* PROBLEM:
Below are some records. Output the lines from the first one through the line that holds "pail/white [309 130]", exactly as written, with no pictures.

(Stored items)
○ ○ ○ ○ ○

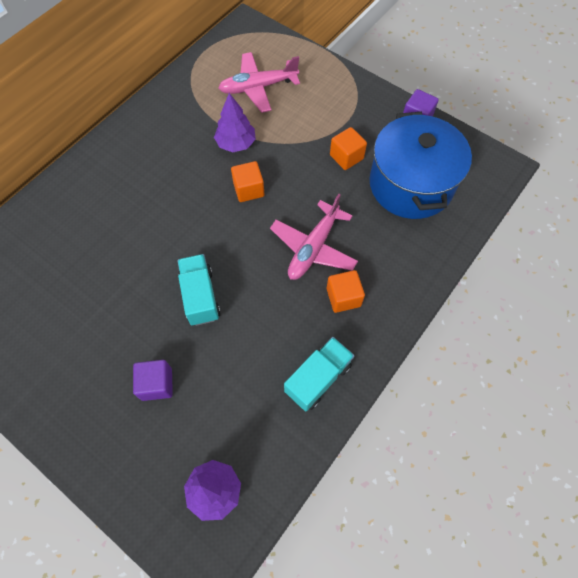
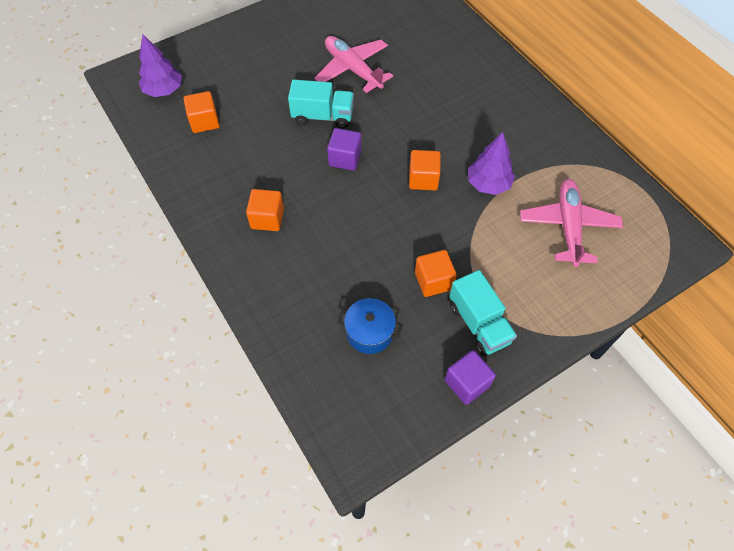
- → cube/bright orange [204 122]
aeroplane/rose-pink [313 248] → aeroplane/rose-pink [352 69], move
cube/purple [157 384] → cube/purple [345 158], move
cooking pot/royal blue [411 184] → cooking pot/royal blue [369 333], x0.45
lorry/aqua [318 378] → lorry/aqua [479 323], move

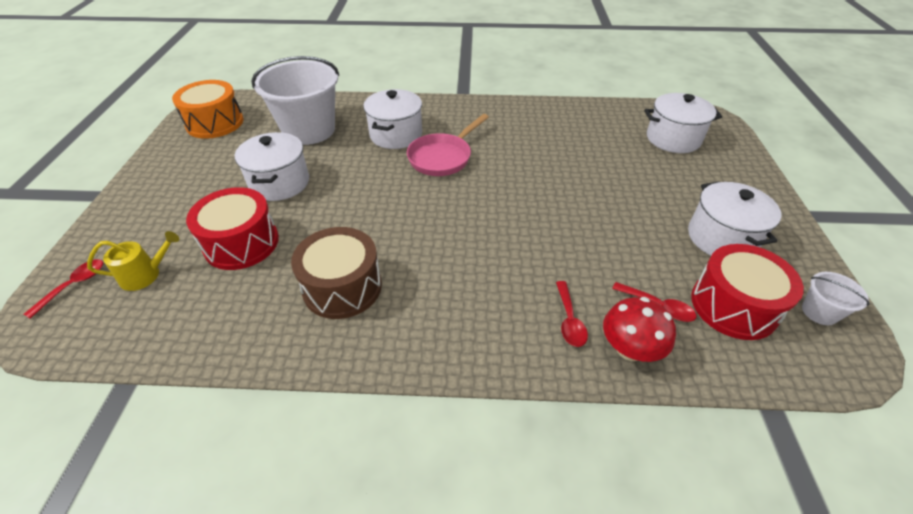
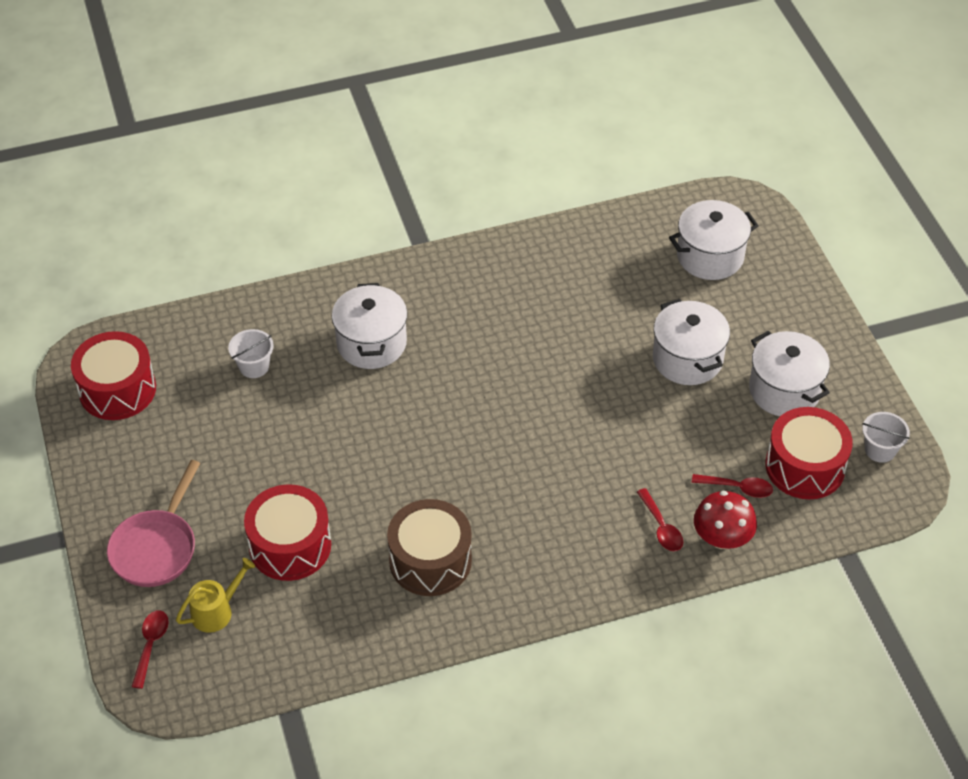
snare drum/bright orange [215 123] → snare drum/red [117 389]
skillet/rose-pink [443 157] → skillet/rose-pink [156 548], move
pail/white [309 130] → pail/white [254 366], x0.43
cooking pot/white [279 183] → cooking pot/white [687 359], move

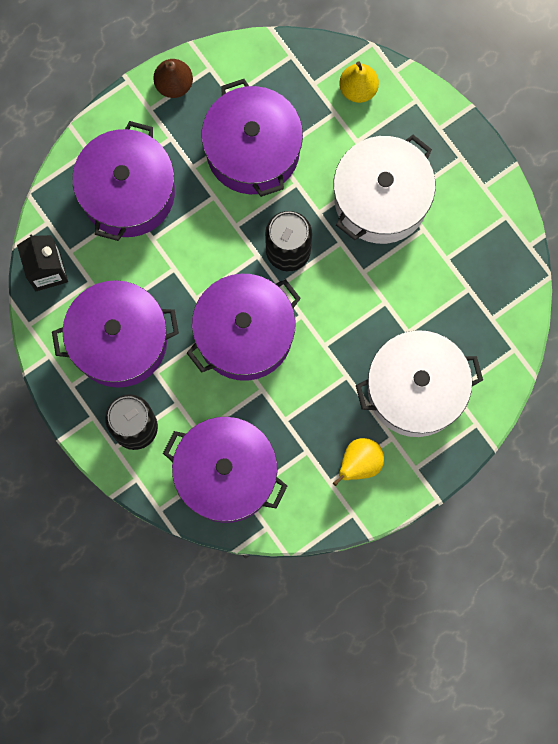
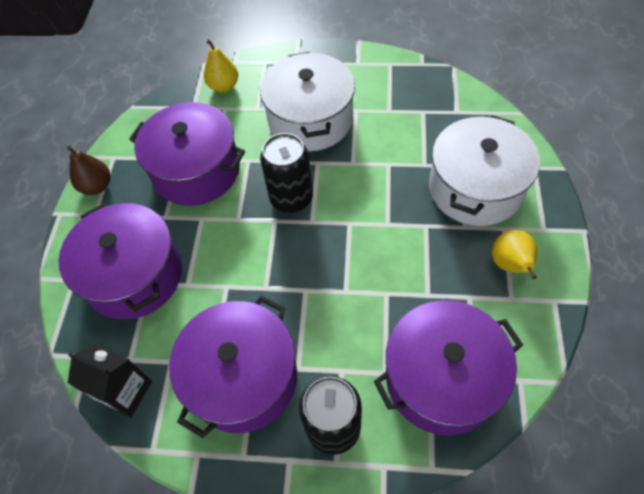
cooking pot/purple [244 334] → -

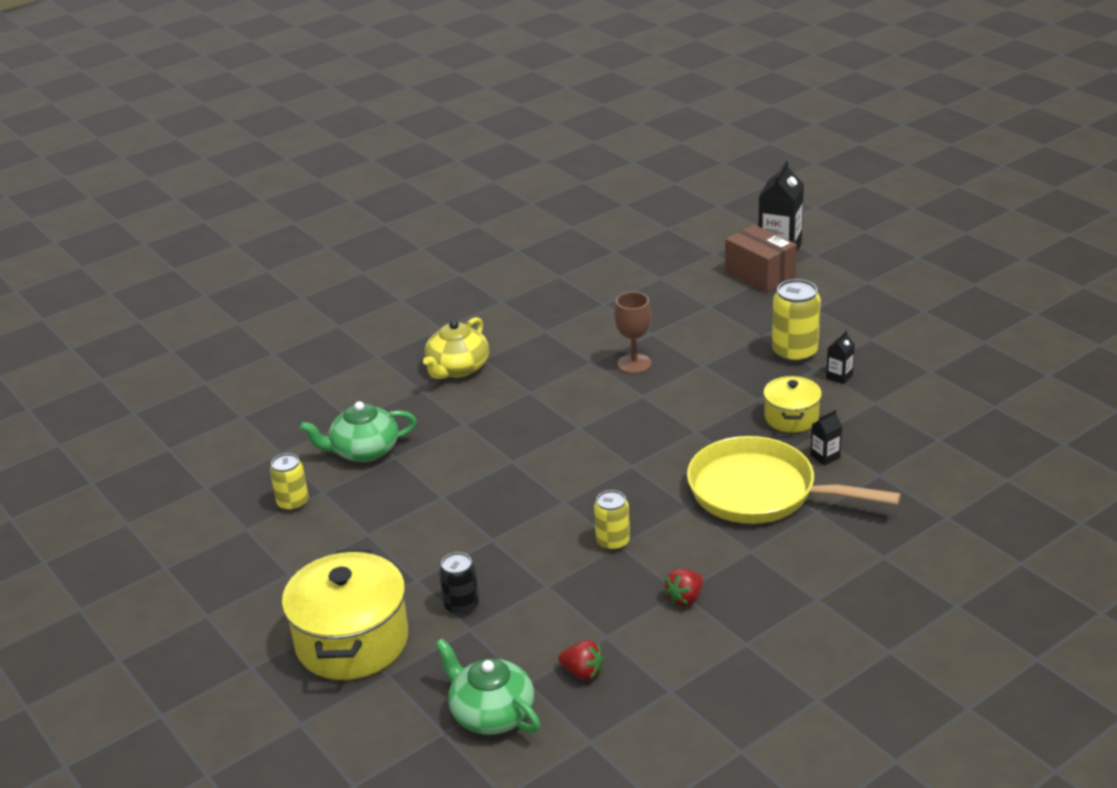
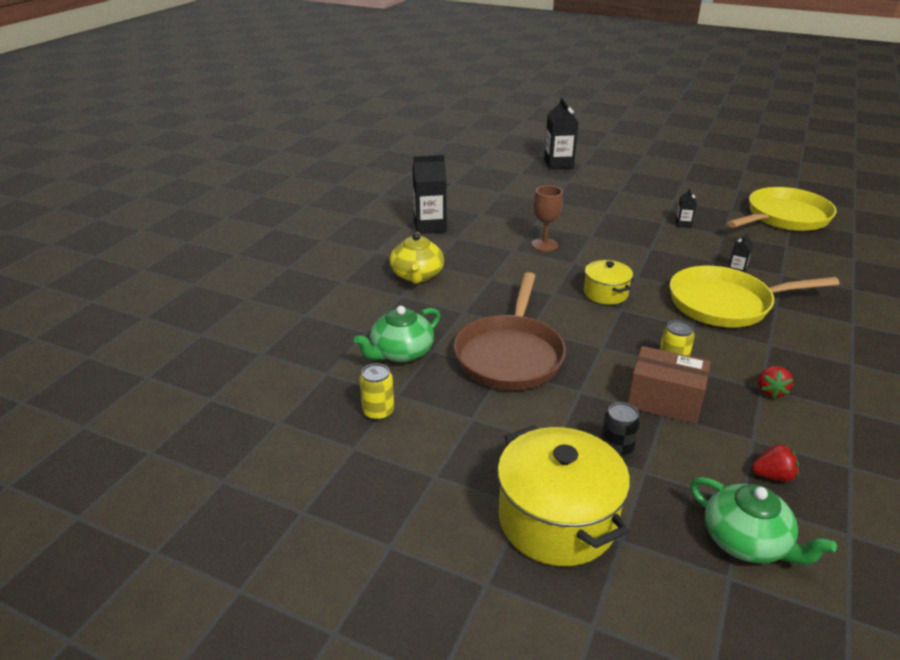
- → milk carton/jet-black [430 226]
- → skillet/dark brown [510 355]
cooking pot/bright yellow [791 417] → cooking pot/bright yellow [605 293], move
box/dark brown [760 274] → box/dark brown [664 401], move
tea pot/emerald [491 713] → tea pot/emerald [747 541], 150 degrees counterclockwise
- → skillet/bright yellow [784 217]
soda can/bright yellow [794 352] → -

○ ○ ○ ○ ○

* SOLUTION FOR THIS TASK:
- → cube/bright orange [204 122]
aeroplane/rose-pink [313 248] → aeroplane/rose-pink [352 69], move
cube/purple [157 384] → cube/purple [345 158], move
cooking pot/royal blue [411 184] → cooking pot/royal blue [369 333], x0.45
lorry/aqua [318 378] → lorry/aqua [479 323], move

snare drum/bright orange [215 123] → snare drum/red [117 389]
skillet/rose-pink [443 157] → skillet/rose-pink [156 548], move
pail/white [309 130] → pail/white [254 366], x0.43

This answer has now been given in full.